━━ Information provided ━━
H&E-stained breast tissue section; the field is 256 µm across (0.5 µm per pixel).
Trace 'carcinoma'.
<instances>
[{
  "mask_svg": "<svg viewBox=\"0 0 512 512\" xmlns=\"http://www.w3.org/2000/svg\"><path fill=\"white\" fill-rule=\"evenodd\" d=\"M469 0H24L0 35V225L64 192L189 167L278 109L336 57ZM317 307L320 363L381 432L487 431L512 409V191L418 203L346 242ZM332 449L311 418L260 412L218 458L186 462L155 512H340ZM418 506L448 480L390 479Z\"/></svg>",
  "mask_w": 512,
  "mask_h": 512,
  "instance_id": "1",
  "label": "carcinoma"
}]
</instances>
━━━
What is asked – Transcribe every record above exactly as it appears.

Response for this exercise –
H&E-stained breast tissue section; the field is 256 µm across (0.5 µm per pixel).
Trace 'carcinoma'.
<instances>
[{
  "mask_svg": "<svg viewBox=\"0 0 512 512\" xmlns=\"http://www.w3.org/2000/svg\"><path fill=\"white\" fill-rule=\"evenodd\" d=\"M469 0H24L0 35V225L64 192L189 167L278 109L336 57ZM317 307L320 363L381 432L487 431L512 409V191L418 203L346 242ZM332 449L311 418L260 412L218 458L186 462L155 512H340ZM418 506L448 480L390 479Z\"/></svg>",
  "mask_w": 512,
  "mask_h": 512,
  "instance_id": "1",
  "label": "carcinoma"
}]
</instances>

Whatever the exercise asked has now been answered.